__Task details__. Check every line below for the word "yellow" and copy the ones that have it.

--- --- ---

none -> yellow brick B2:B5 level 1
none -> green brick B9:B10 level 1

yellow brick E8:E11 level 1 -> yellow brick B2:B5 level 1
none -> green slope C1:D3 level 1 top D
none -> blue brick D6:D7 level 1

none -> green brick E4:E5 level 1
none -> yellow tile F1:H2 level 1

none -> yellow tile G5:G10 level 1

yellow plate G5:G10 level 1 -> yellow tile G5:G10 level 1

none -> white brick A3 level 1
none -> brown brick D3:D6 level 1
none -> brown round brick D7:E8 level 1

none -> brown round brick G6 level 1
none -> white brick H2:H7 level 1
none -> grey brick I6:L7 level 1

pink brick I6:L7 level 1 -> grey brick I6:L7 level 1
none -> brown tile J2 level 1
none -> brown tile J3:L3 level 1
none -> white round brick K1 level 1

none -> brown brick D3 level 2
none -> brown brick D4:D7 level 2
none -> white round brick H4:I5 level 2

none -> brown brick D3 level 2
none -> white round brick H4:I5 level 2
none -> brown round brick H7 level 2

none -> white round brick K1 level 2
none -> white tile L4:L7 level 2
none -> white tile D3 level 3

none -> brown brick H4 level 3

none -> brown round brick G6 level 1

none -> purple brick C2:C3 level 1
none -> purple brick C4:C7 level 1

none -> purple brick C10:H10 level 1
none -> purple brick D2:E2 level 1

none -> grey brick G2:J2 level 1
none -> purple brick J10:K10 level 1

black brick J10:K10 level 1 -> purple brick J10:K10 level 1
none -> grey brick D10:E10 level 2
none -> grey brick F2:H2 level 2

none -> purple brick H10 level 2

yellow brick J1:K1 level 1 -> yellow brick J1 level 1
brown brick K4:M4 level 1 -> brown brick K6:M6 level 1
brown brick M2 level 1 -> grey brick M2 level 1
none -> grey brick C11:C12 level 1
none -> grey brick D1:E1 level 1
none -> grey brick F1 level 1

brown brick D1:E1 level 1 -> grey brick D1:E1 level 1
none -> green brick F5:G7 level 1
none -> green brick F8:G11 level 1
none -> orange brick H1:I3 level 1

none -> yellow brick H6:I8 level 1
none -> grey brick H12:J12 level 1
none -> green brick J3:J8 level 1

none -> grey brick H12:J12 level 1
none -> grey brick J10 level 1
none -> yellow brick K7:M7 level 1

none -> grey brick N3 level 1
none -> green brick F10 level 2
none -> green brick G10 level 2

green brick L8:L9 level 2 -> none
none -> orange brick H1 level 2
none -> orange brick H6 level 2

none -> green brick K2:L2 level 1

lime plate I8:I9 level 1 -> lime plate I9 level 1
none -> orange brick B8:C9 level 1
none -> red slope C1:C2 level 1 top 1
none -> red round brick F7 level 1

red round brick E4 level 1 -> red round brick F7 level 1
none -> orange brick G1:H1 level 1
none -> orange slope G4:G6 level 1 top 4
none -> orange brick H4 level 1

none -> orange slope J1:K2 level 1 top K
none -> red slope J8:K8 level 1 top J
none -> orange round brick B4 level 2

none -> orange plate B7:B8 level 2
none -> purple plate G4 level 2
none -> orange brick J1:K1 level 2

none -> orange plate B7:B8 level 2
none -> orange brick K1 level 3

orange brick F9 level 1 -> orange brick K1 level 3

--- --- ---

__Solution for this problem__.
none -> yellow brick B2:B5 level 1
yellow brick E8:E11 level 1 -> yellow brick B2:B5 level 1
none -> yellow tile F1:H2 level 1
none -> yellow tile G5:G10 level 1
yellow plate G5:G10 level 1 -> yellow tile G5:G10 level 1
yellow brick J1:K1 level 1 -> yellow brick J1 level 1
none -> yellow brick H6:I8 level 1
none -> yellow brick K7:M7 level 1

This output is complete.